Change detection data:
****

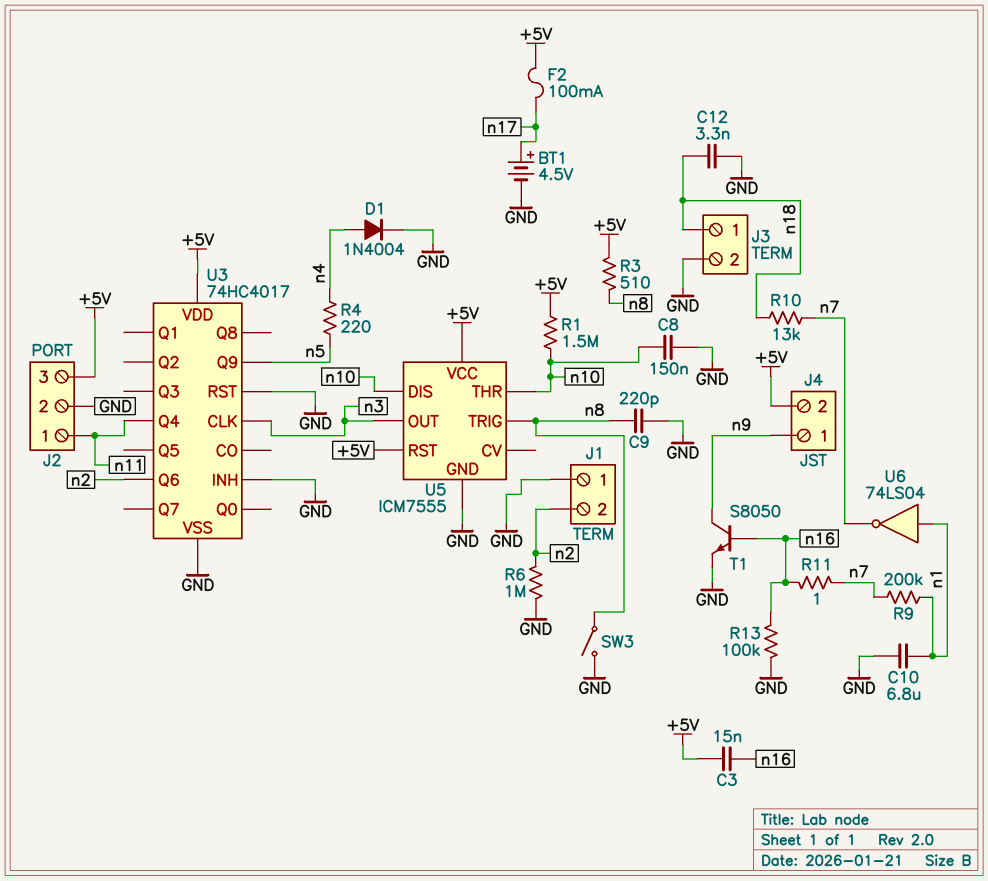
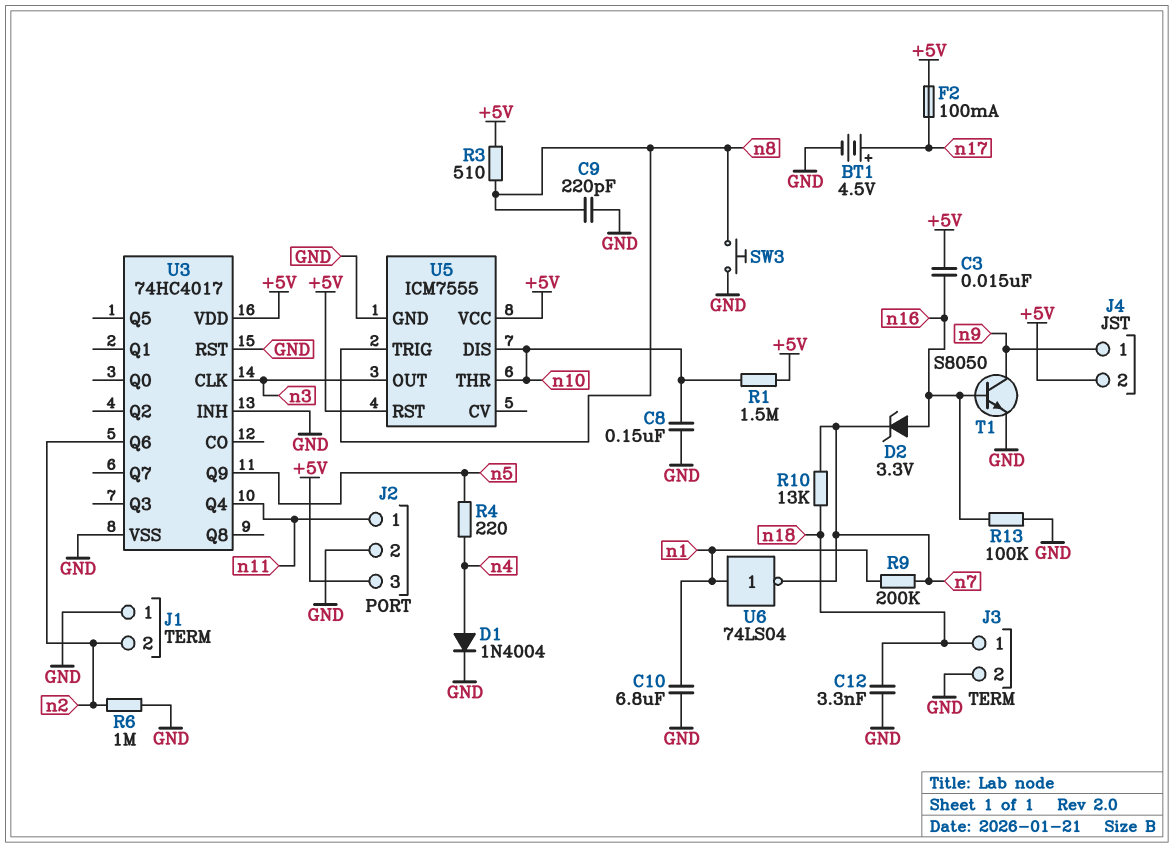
D2: none -> zener 3.3V (A n16, K n7)
R11: 1 (n7, n16) -> none
SW3: switch (GND, n8) -> button (GND, n8)

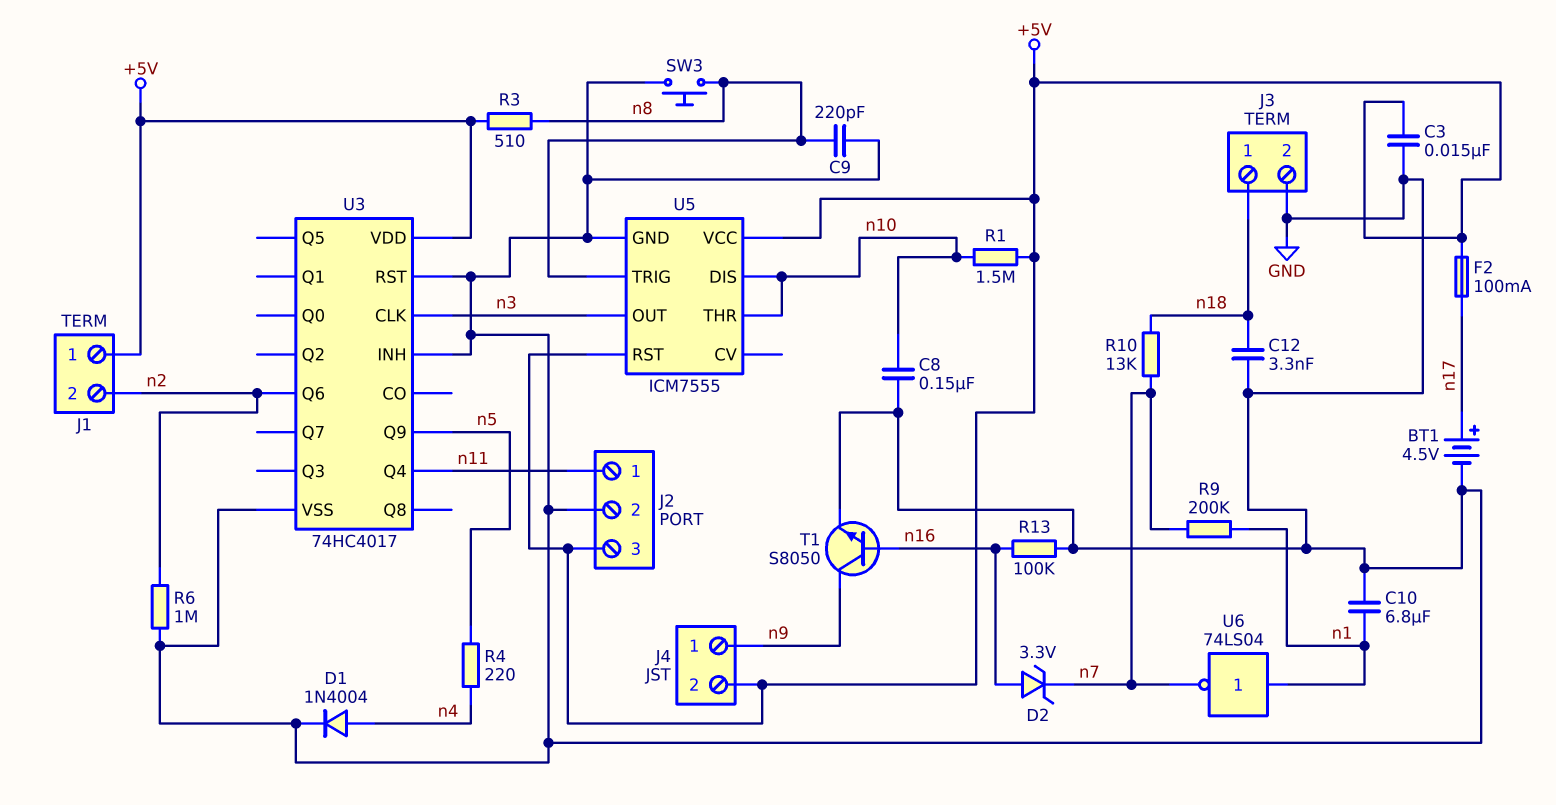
C3: 15nF (+5V, n16) -> 15nF (+5V, GND)
J1 pin 1: GND -> +5V

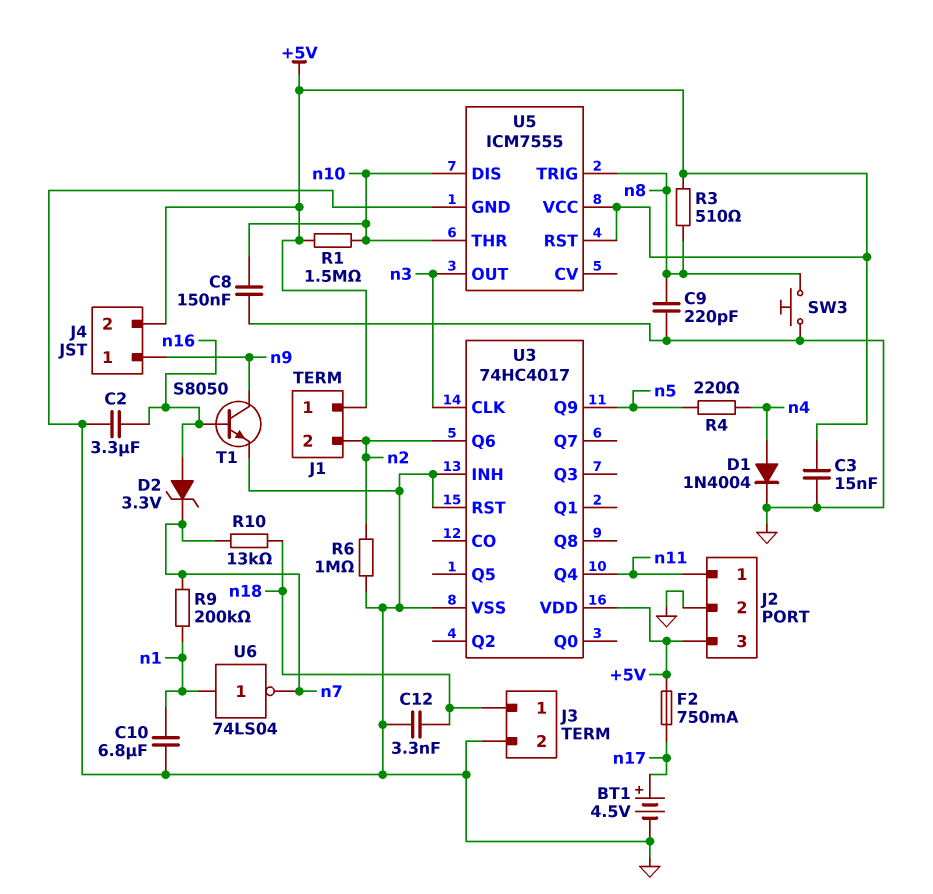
C2: none -> 3.3uF (GND, n16)
F2: 100mA (+5V, n17) -> 750mA (+5V, n17)
R13: 100k (GND, n16) -> none

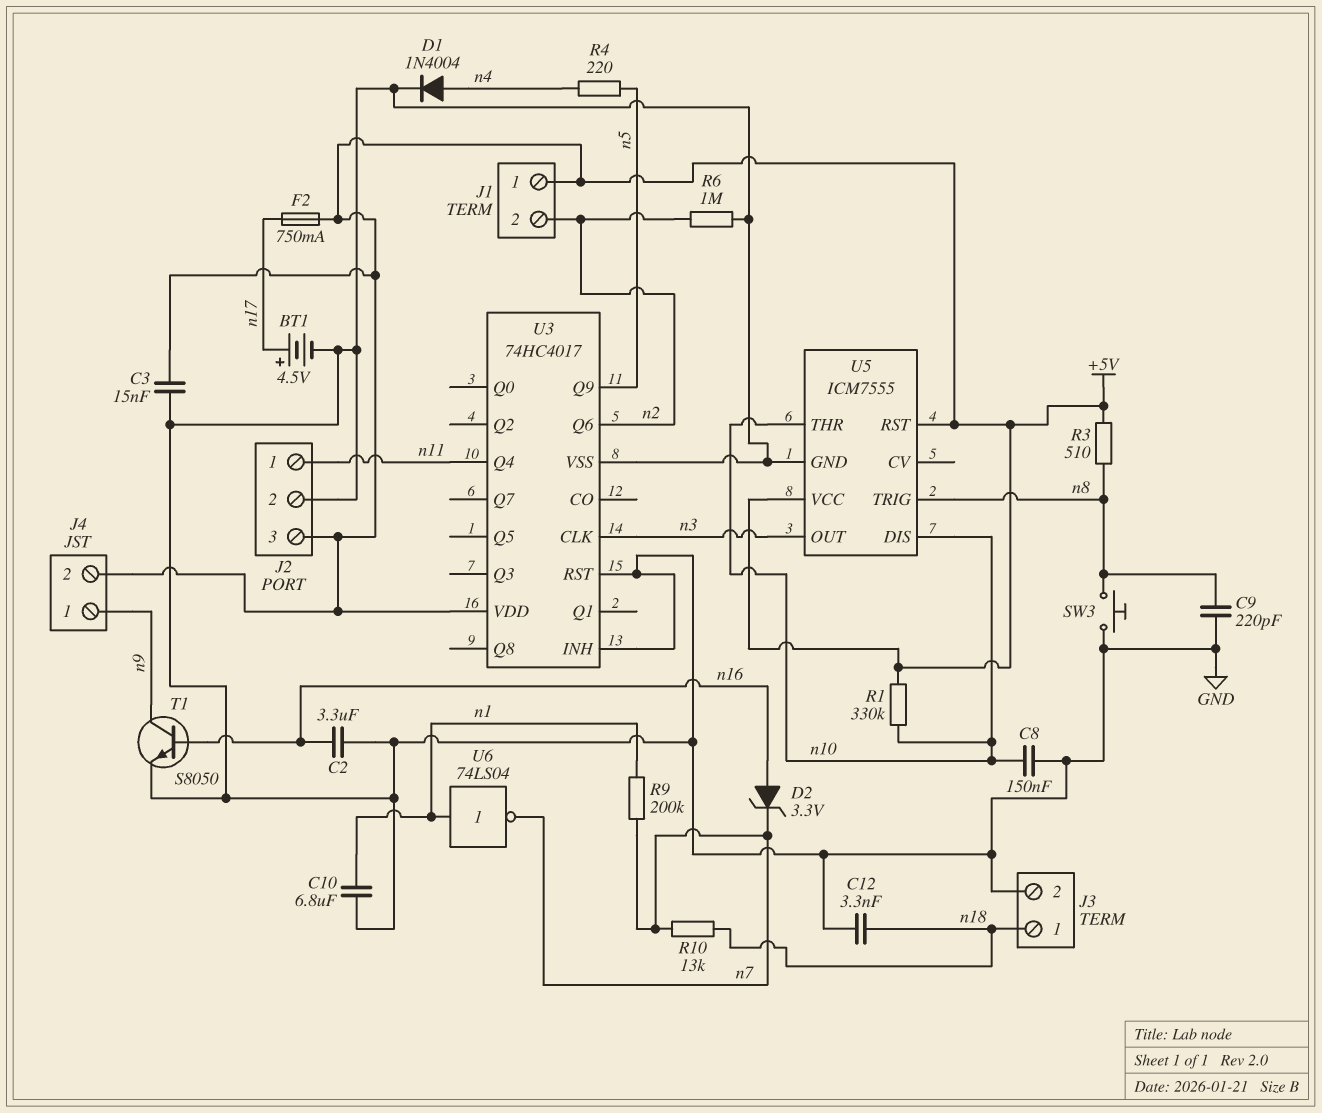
R1: 1.5M (+5V, n10) -> 330k (+5V, n10)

****

◆ Exercise instructions
A bare number is expected: how many lines above contain the word "none"?

◆ Answer
4